- Input for this task:
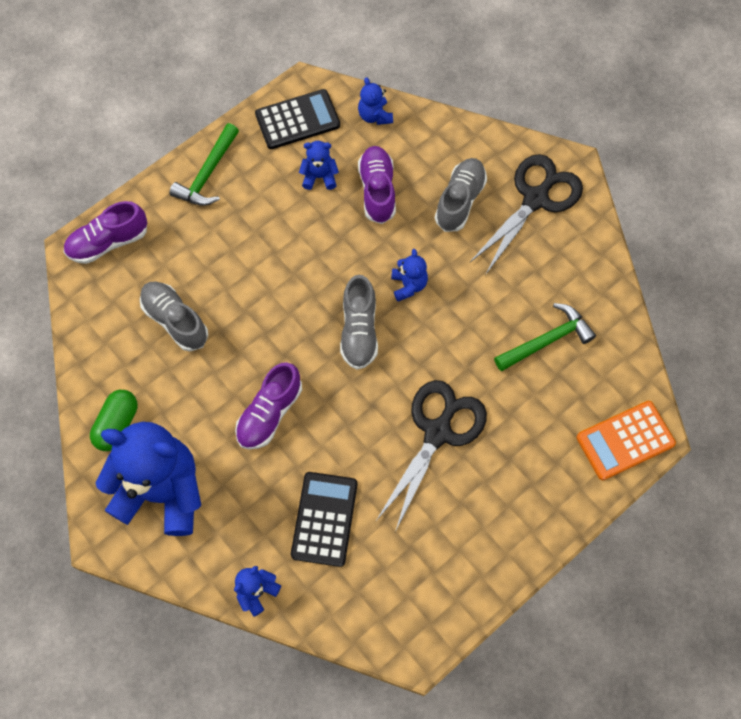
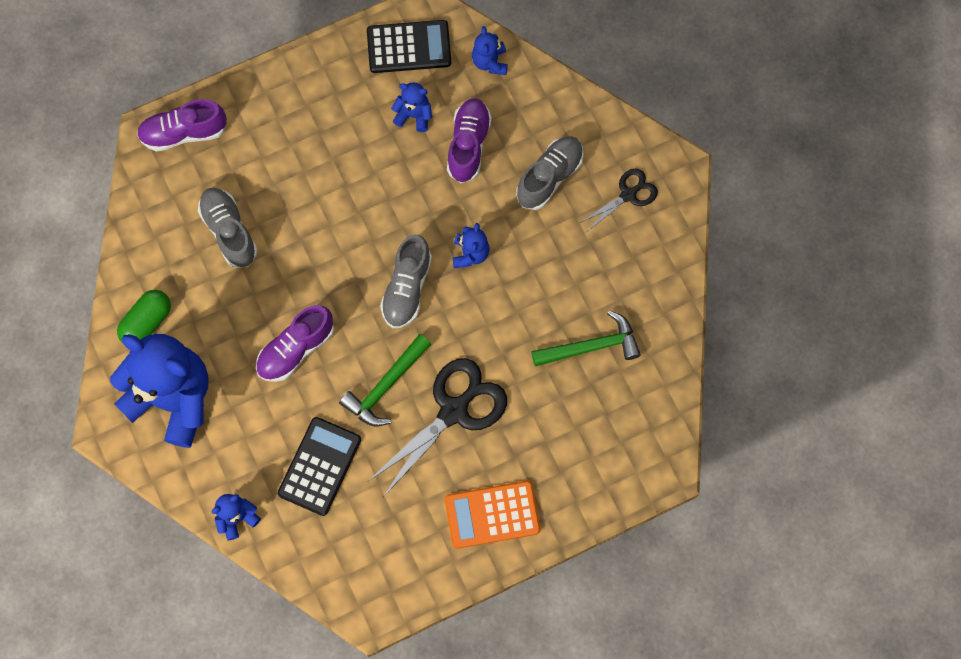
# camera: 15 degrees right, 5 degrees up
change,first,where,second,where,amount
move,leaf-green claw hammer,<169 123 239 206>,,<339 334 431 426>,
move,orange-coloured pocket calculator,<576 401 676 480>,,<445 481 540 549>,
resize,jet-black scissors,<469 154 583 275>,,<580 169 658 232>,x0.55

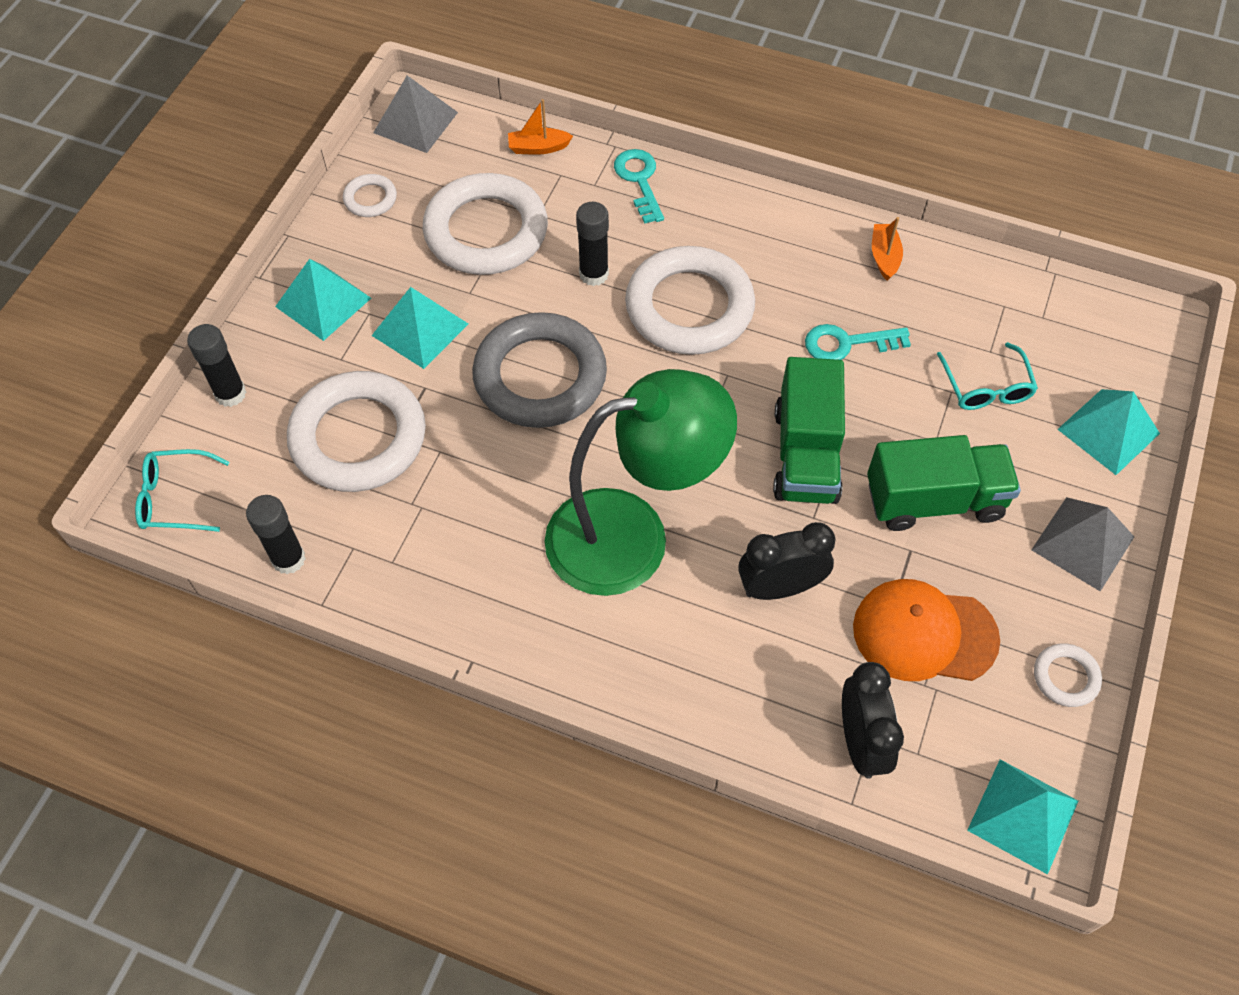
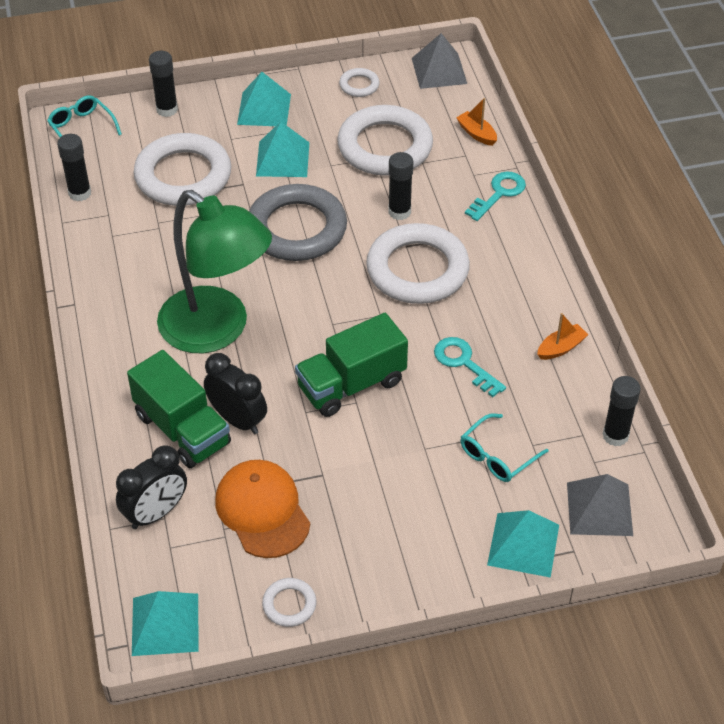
# camera: 55 degrees right, 10 degrees down
change,first,where,second,where,amount
insert,,,jet-black glue stick,<602 376 641 446>,
move,leaf-green lorry,<867 435 1021 531>,,<127 350 231 468>,
move,gray solid pyramid,<1032 497 1134 591>,,<567 474 633 536>,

- Activity: The copy must match the listing above exactly, except that it holds no pictures.

- Answer to this problem:
# camera: 15 degrees right, 5 degrees up
change,first,where,second,where,amount
move,leaf-green claw hammer,<169 123 239 206>,,<339 334 431 426>,
move,orange-coloured pocket calculator,<576 401 676 480>,,<445 481 540 549>,
resize,jet-black scissors,<469 154 583 275>,,<580 169 658 232>,x0.55

# camera: 55 degrees right, 10 degrees down
change,first,where,second,where,amount
insert,,,jet-black glue stick,<602 376 641 446>,
move,leaf-green lorry,<867 435 1021 531>,,<127 350 231 468>,
move,gray solid pyramid,<1032 497 1134 591>,,<567 474 633 536>,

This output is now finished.